Return each line of the data below that contains the string "dumbbell".

• **Extracted records**
···

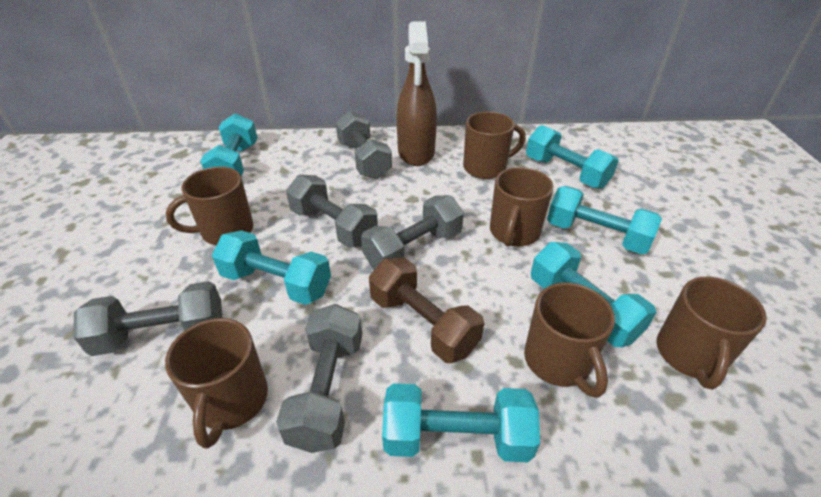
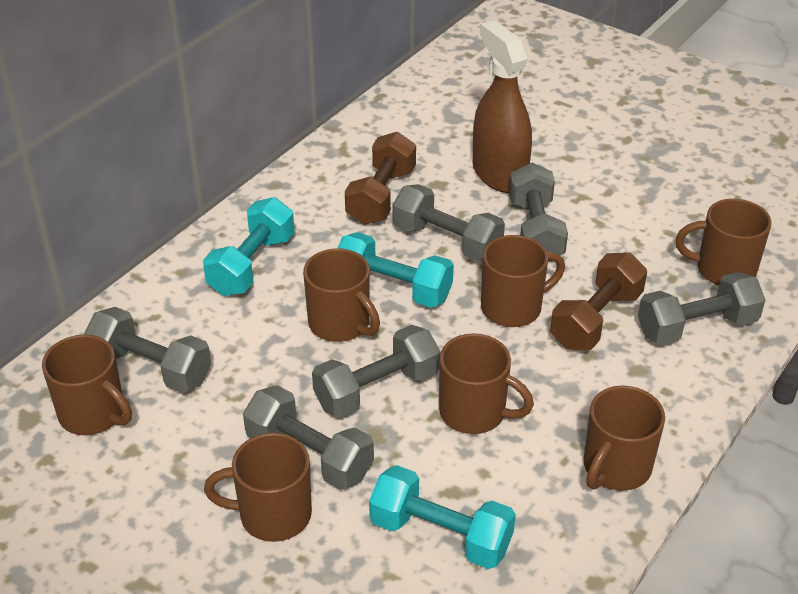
brown dumbbell: 1 -> 2
brown mug: 6 -> 7
grey dumbbell: 5 -> 6
turquoise dumbbell: 6 -> 3

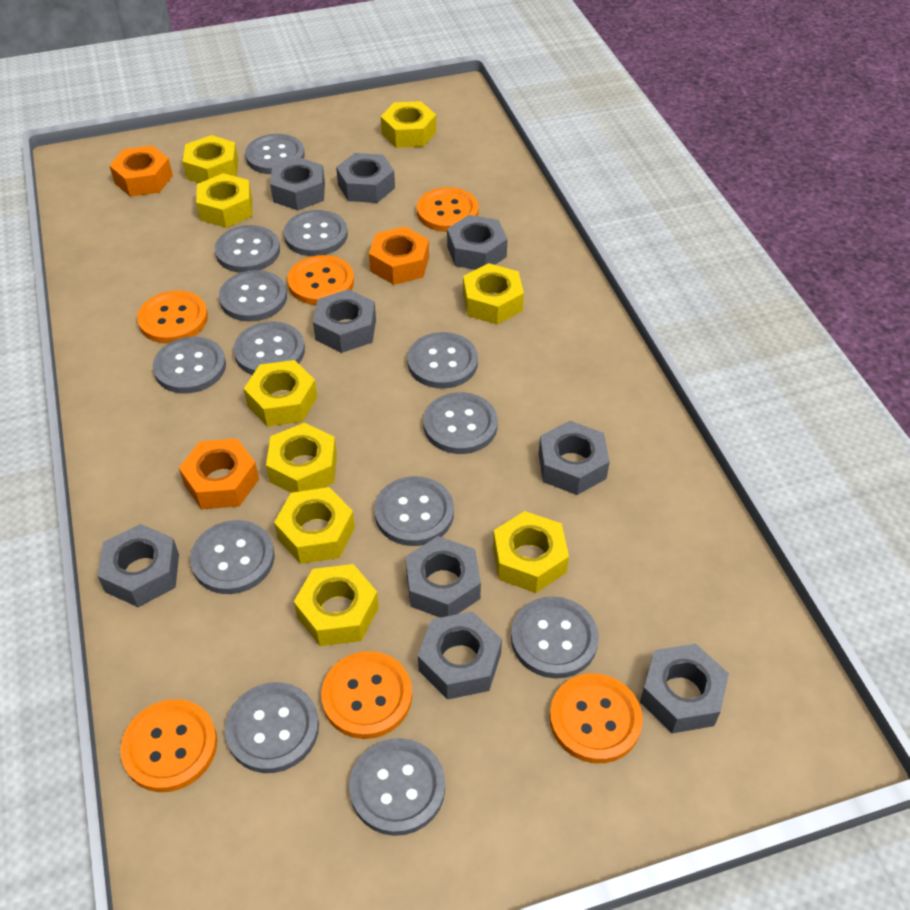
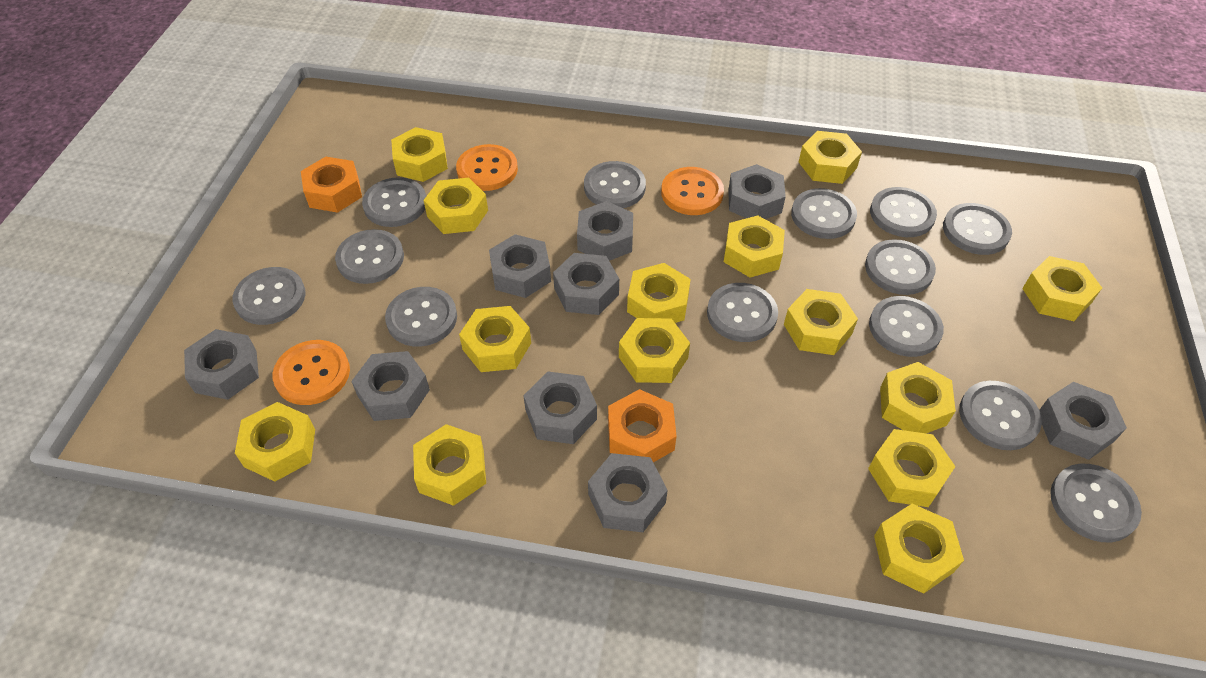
orange button: 6 -> 3
orange nut: 3 -> 2
yellow nut: 9 -> 14

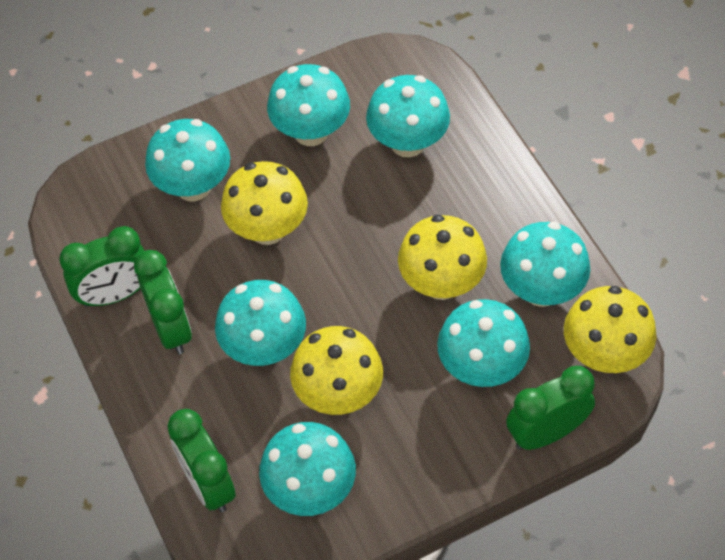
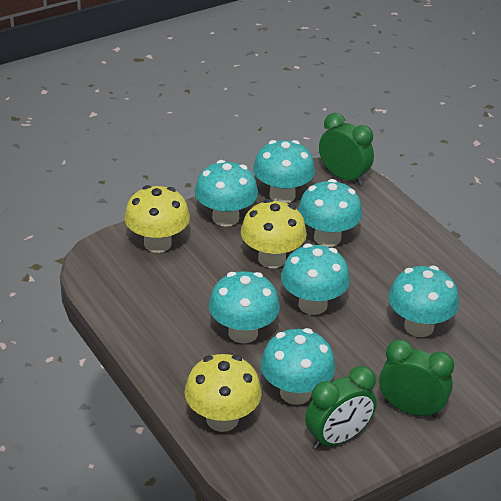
green clock: 4 -> 3
yellow mushroom: 4 -> 3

···

• **RESULT FOR THIS TASK**
brown dumbbell: 1 -> 2
grey dumbbell: 5 -> 6
turquoise dumbbell: 6 -> 3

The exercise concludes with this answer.